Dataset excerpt

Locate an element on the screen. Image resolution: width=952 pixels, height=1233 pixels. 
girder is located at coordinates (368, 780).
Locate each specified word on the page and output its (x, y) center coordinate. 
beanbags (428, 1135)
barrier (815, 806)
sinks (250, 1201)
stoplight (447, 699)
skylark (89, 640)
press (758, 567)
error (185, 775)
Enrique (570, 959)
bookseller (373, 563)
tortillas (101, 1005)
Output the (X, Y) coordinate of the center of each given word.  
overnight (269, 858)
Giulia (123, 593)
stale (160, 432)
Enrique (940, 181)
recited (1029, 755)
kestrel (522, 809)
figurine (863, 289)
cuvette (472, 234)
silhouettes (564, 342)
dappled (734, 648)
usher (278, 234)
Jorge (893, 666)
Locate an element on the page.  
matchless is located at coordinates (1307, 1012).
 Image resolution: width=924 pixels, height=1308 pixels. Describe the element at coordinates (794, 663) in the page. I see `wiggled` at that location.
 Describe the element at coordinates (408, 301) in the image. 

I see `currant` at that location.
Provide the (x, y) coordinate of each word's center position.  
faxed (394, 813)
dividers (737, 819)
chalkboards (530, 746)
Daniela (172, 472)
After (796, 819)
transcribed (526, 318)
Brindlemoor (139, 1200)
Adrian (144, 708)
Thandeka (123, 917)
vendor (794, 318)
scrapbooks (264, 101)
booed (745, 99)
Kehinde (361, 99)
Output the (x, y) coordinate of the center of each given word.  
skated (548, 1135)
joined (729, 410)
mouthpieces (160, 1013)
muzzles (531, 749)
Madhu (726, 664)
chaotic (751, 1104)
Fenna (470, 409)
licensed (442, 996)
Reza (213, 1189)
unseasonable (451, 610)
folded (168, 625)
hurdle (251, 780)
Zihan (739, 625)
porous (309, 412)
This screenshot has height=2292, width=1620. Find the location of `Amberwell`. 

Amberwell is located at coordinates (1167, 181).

* _Objective_:
Format every line of the entries above as a JSON list of strings, one string per line, and omit the blank lines.

* _Finished answer_:
[
  "Locate an element on the screen. Image resolution: width=952 pixels, height=1233 pixels. ",
  "girder is located at coordinates (368, 780).",
  "Locate each specified word on the page and output its (x, y) center coordinate. ",
  "beanbags (428, 1135)",
  "barrier (815, 806)",
  "sinks (250, 1201)",
  "stoplight (447, 699)",
  "skylark (89, 640)",
  "press (758, 567)",
  "error (185, 775)",
  "Enrique (570, 959)",
  "bookseller (373, 563)",
  "tortillas (101, 1005)",
  "Output the (X, Y) coordinate of the center of each given word.  ",
  "overnight (269, 858)",
  "Giulia (123, 593)",
  "stale (160, 432)",
  "Enrique (940, 181)",
  "recited (1029, 755)",
  "kestrel (522, 809)",
  "figurine (863, 289)",
  "cuvette (472, 234)",
  "silhouettes (564, 342)",
  "dappled (734, 648)",
  "usher (278, 234)",
  "Jorge (893, 666)",
  "Locate an element on the page.  ",
  "matchless is located at coordinates (1307, 1012).",
  " Image resolution: width=924 pixels, height=1308 pixels. Describe the element at coordinates (794, 663) in the page. I see `wiggled` at that location.",
  " Describe the element at coordinates (408, 301) in the image. ",
  "I see `currant` at that location.",
  "Provide the (x, y) coordinate of each word's center position.  ",
  "faxed (394, 813)",
  "dividers (737, 819)",
  "chalkboards (530, 746)",
  "Daniela (172, 472)",
  "After (796, 819)",
  "transcribed (526, 318)",
  "Brindlemoor (139, 1200)",
  "Adrian (144, 708)",
  "Thandeka (123, 917)",
  "vendor (794, 318)",
  "scrapbooks (264, 101)",
  "booed (745, 99)",
  "Kehinde (361, 99)",
  "Output the (x, y) coordinate of the center of each given word.  ",
  "skated (548, 1135)",
  "joined (729, 410)",
  "mouthpieces (160, 1013)",
  "muzzles (531, 749)",
  "Madhu (726, 664)",
  "chaotic (751, 1104)",
  "Fenna (470, 409)",
  "licensed (442, 996)",
  "Reza (213, 1189)",
  "unseasonable (451, 610)",
  "folded (168, 625)",
  "hurdle (251, 780)",
  "Zihan (739, 625)",
  "porous (309, 412)",
  "This screenshot has height=2292, width=1620. Find the location of `Amberwell`. ",
  "Amberwell is located at coordinates (1167, 181)."
]